- **What this task involves**
Given the entries that follow, write out exactly the lines starting at the one containing "R3: 22k (+12V, CH) -> 10 (+12V, CH)" and ending at the one containing "C3: 330nF (+5V, GND) -> 330nF (GND, N_1)", both ends included, and only those.

- **Extracted records**
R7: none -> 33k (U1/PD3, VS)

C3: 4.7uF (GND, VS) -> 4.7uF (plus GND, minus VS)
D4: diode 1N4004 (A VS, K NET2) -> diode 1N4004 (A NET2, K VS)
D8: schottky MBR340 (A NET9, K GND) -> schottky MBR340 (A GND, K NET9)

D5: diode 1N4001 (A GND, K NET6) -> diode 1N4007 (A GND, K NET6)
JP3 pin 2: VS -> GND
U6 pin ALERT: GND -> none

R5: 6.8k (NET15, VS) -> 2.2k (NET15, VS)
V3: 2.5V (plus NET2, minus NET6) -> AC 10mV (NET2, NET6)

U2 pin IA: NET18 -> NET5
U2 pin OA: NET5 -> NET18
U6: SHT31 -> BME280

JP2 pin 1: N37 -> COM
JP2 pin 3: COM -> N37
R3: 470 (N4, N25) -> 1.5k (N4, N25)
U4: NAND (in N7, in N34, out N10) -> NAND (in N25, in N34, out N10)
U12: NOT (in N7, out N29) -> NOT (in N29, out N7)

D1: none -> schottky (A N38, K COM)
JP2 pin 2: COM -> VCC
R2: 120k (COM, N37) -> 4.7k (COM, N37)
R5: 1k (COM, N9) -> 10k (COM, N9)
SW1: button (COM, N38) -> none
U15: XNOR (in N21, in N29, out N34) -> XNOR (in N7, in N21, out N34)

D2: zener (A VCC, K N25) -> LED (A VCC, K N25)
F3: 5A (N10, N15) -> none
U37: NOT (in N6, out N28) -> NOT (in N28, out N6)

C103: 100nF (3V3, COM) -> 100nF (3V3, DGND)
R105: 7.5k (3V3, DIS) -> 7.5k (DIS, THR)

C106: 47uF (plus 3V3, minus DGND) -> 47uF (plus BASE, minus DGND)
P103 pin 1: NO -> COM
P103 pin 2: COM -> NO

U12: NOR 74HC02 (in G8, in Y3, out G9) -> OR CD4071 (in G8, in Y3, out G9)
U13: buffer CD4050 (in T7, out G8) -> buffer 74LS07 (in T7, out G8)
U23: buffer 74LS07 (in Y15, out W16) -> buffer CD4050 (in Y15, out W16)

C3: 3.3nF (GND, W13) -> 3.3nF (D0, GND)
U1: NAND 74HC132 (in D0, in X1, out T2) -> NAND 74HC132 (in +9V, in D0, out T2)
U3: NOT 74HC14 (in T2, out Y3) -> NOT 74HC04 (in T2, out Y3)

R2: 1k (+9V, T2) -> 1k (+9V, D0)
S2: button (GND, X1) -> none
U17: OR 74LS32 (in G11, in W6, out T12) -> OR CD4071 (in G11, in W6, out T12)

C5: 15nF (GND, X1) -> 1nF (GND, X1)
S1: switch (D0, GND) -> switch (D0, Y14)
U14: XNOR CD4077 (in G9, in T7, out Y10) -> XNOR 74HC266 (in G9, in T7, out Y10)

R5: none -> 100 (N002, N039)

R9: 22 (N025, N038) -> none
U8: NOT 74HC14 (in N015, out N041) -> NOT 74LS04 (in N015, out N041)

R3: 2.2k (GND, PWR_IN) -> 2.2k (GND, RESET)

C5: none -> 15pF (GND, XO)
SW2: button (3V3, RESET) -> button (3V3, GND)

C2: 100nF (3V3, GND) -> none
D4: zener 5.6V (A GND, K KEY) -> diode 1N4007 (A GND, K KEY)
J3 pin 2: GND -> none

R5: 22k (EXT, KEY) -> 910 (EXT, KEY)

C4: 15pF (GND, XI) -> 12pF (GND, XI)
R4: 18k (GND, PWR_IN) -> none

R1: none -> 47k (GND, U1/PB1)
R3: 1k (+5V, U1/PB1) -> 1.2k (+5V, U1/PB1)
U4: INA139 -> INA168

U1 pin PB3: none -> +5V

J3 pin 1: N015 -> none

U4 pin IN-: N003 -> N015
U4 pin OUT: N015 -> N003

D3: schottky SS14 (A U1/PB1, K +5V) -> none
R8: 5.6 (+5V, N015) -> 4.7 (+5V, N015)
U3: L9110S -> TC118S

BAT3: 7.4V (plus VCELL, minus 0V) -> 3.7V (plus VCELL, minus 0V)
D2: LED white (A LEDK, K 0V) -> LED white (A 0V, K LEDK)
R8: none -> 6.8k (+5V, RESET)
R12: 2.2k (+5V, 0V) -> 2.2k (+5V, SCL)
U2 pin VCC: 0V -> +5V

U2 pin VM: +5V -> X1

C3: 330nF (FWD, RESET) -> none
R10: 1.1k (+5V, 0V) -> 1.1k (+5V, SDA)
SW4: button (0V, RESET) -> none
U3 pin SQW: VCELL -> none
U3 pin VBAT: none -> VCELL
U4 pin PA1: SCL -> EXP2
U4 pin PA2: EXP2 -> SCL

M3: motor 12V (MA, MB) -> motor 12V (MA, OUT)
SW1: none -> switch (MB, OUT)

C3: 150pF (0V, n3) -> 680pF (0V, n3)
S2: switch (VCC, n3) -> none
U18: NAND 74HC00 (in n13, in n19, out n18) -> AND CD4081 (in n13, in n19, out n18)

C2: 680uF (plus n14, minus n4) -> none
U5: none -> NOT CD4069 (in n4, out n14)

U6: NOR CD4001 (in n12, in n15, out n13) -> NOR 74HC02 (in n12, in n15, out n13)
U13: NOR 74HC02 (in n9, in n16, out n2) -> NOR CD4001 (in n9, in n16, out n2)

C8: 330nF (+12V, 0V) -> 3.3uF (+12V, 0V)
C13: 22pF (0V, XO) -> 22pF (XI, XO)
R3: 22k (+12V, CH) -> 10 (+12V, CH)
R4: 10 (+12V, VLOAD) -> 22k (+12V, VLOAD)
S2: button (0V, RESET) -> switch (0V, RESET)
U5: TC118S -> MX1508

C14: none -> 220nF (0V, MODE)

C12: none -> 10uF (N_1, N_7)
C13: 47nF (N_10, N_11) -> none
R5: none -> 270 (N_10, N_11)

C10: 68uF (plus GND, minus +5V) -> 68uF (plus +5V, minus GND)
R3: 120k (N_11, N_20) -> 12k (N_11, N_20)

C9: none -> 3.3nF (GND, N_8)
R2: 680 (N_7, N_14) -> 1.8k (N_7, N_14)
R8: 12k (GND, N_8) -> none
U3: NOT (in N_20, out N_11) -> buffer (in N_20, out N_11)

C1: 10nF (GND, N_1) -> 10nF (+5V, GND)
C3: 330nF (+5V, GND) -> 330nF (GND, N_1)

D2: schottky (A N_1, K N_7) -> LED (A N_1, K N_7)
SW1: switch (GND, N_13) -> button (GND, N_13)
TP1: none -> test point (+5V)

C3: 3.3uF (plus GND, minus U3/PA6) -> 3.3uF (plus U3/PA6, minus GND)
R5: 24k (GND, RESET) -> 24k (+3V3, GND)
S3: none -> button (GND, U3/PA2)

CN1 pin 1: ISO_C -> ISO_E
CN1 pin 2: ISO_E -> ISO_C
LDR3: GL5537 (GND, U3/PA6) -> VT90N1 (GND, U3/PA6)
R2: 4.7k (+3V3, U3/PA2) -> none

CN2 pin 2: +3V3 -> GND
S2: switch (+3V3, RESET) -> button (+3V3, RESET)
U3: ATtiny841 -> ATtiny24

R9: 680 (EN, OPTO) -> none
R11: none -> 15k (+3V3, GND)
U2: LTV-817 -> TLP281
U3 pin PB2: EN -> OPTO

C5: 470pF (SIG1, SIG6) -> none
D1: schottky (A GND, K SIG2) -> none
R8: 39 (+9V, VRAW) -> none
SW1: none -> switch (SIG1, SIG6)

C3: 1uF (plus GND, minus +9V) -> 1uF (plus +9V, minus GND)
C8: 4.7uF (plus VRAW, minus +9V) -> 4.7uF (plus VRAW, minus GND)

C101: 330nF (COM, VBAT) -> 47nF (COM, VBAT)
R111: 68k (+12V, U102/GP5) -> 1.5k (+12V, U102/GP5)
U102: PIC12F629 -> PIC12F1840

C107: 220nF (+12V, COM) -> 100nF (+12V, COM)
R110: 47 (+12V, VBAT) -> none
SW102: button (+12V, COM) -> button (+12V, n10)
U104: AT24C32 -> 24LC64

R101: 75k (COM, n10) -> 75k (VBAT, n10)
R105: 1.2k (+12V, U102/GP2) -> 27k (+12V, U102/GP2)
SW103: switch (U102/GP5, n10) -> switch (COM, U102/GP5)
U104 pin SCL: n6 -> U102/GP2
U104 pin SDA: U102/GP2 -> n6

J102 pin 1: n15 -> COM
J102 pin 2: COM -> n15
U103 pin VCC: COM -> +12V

- **Answer to this exercise**
R3: 22k (+12V, CH) -> 10 (+12V, CH)
R4: 10 (+12V, VLOAD) -> 22k (+12V, VLOAD)
S2: button (0V, RESET) -> switch (0V, RESET)
U5: TC118S -> MX1508

C14: none -> 220nF (0V, MODE)

C12: none -> 10uF (N_1, N_7)
C13: 47nF (N_10, N_11) -> none
R5: none -> 270 (N_10, N_11)

C10: 68uF (plus GND, minus +5V) -> 68uF (plus +5V, minus GND)
R3: 120k (N_11, N_20) -> 12k (N_11, N_20)

C9: none -> 3.3nF (GND, N_8)
R2: 680 (N_7, N_14) -> 1.8k (N_7, N_14)
R8: 12k (GND, N_8) -> none
U3: NOT (in N_20, out N_11) -> buffer (in N_20, out N_11)

C1: 10nF (GND, N_1) -> 10nF (+5V, GND)
C3: 330nF (+5V, GND) -> 330nF (GND, N_1)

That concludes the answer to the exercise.